WORK REQUEST
Copy the entries below exactly. Images do not belong in the copy.
Segment Open
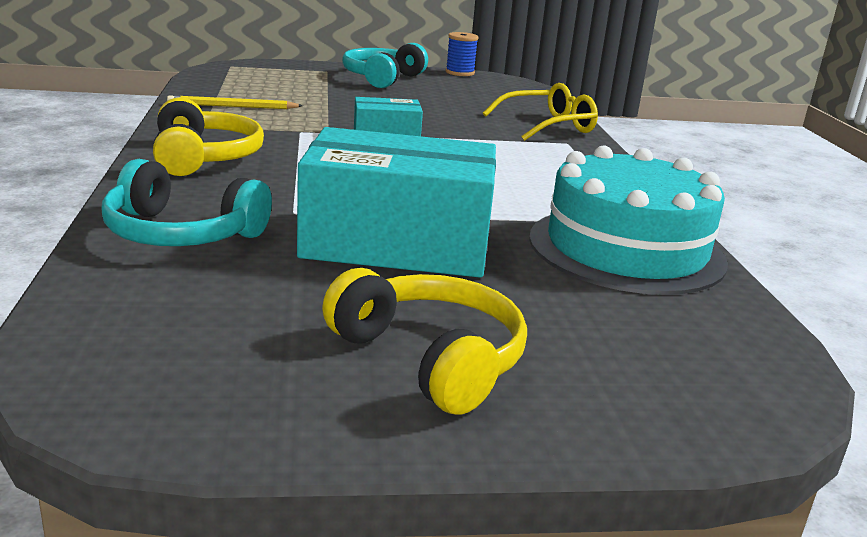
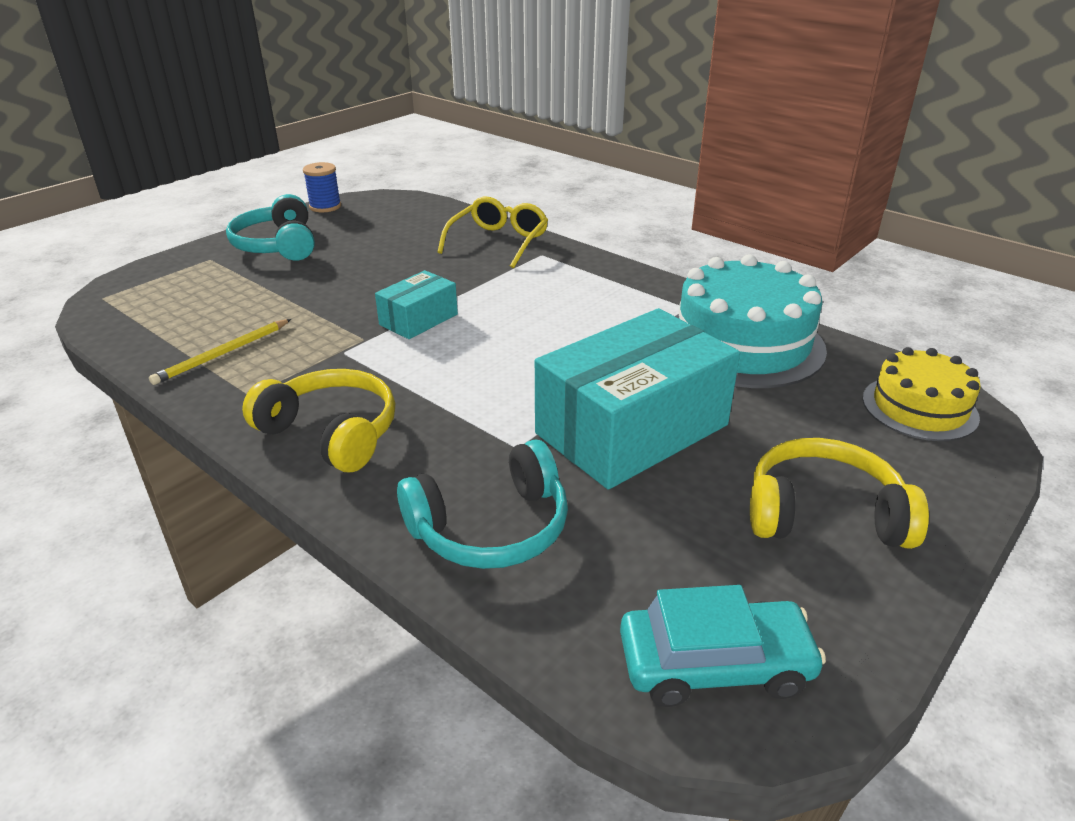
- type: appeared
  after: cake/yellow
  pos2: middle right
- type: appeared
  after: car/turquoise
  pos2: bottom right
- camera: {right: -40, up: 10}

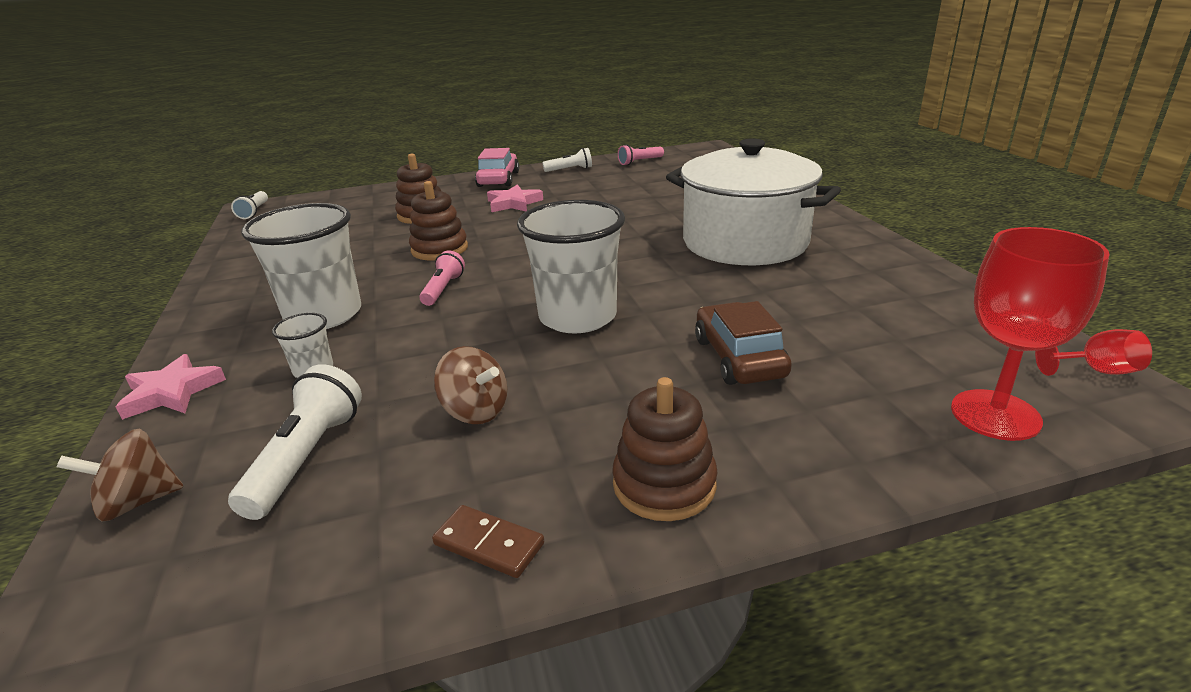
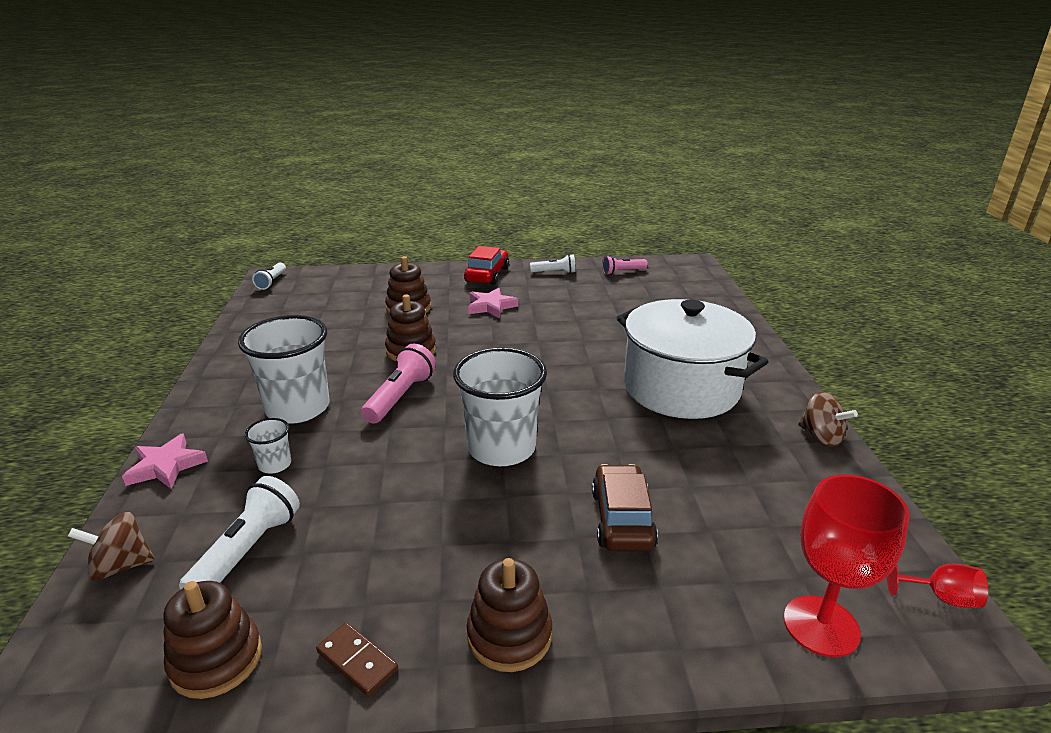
- type: colour
  before: car/pink
  after: car/red
  pos1: top centre
  pos2: centre
- type: size
  before: flashlight/pink (no. 1 from left)
  pos1: centre
  pos2: centre
  scale: 1.57
- type: relocated
  before: spinning top/brown (no. 2 from left)
  pos1: centre
  pos2: middle right
- type: appeared
  after: stacking toy/brown (no. 1 from left)
  pos2: bottom left
- camera: {right: 10, up: 0}

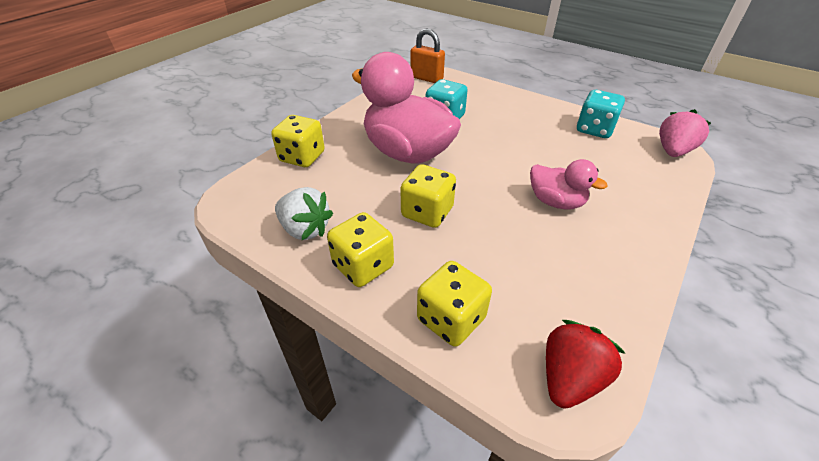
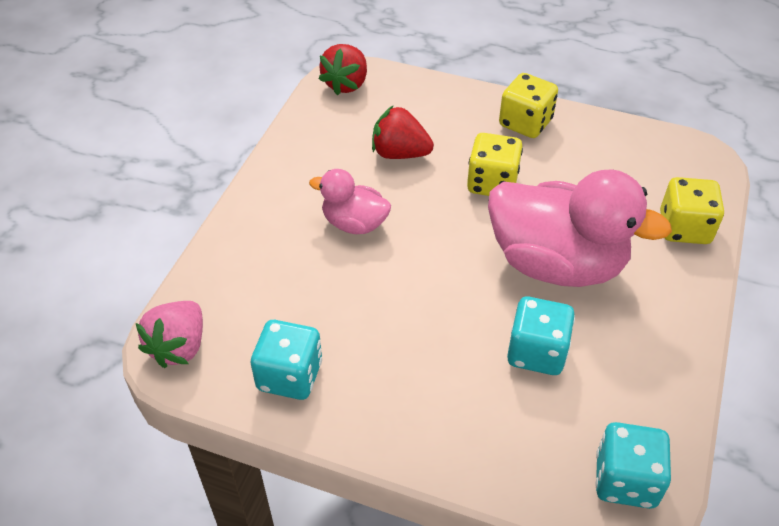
- type: exchanged
  before: padlock/orange
  after: dice/turquoise (no. 3 from left)
  pos1: top centre
  pos2: bottom right
- type: missing
  before: strawberry/white
  pos1: centre
- type: missing
  before: dice/yellow (no. 4 from left)
  pos1: centre
- type: appeared
  after: strawberry/red (no. 2 from left)
  pos2: top centre
- camera: {right: 165, up: 5}

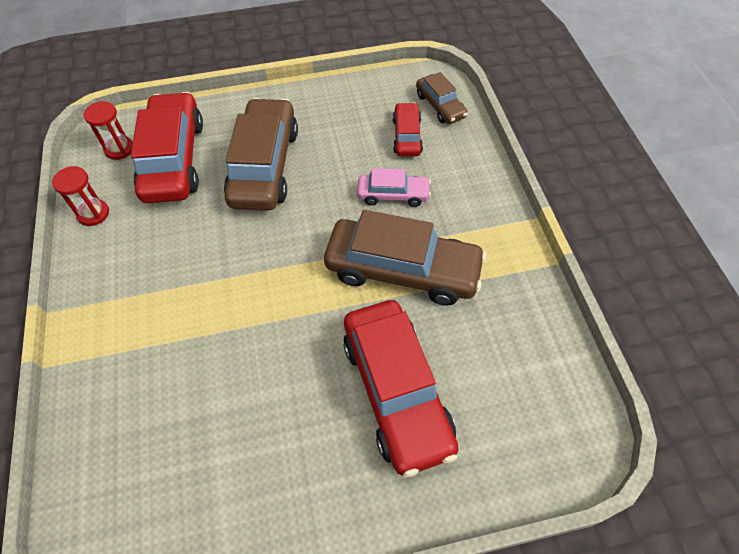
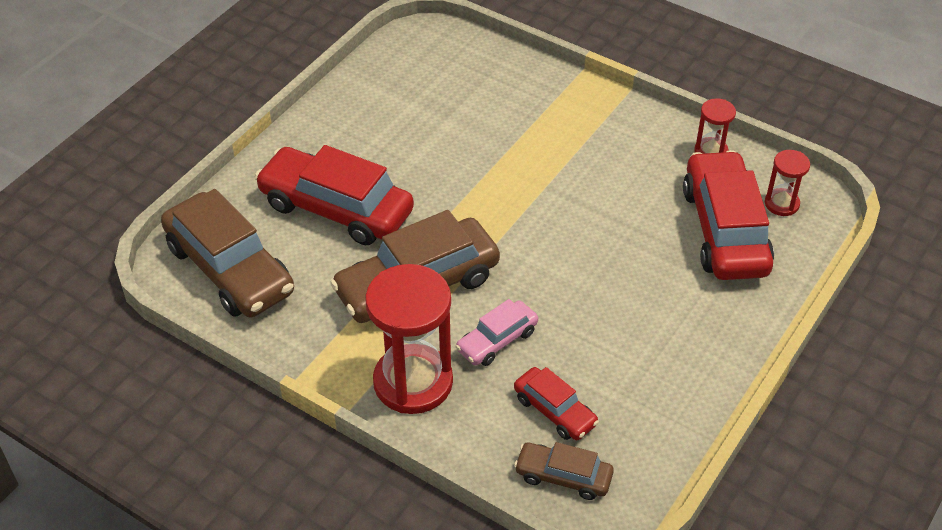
- type: spun
  before: car/red (no. 1 from left in the first image)
  pos1: top left
  pos2: middle right
  turn: -135
- type: relocated
  before: car/brown (no. 1 from left)
  pos1: top centre
  pos2: middle left
- type: appeared
  after: hourglass/red (no. 1 from left)
  pos2: centre
- camera: {right: 135, up: -10}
Segment Closed
SOLUTION
- type: appeared
  after: cake/yellow
  pos2: middle right
- type: appeared
  after: car/turquoise
  pos2: bottom right
- camera: {right: -40, up: 10}

- type: colour
  before: car/pink
  after: car/red
  pos1: top centre
  pos2: centre
- type: size
  before: flashlight/pink (no. 1 from left)
  pos1: centre
  pos2: centre
  scale: 1.57
- type: relocated
  before: spinning top/brown (no. 2 from left)
  pos1: centre
  pos2: middle right
- type: appeared
  after: stacking toy/brown (no. 1 from left)
  pos2: bottom left
- camera: {right: 10, up: 0}

- type: exchanged
  before: padlock/orange
  after: dice/turquoise (no. 3 from left)
  pos1: top centre
  pos2: bottom right
- type: missing
  before: strawberry/white
  pos1: centre
- type: missing
  before: dice/yellow (no. 4 from left)
  pos1: centre
- type: appeared
  after: strawberry/red (no. 2 from left)
  pos2: top centre
- camera: {right: 165, up: 5}

- type: spun
  before: car/red (no. 1 from left in the first image)
  pos1: top left
  pos2: middle right
  turn: -135
- type: relocated
  before: car/brown (no. 1 from left)
  pos1: top centre
  pos2: middle left
- type: appeared
  after: hourglass/red (no. 1 from left)
  pos2: centre
- camera: {right: 135, up: -10}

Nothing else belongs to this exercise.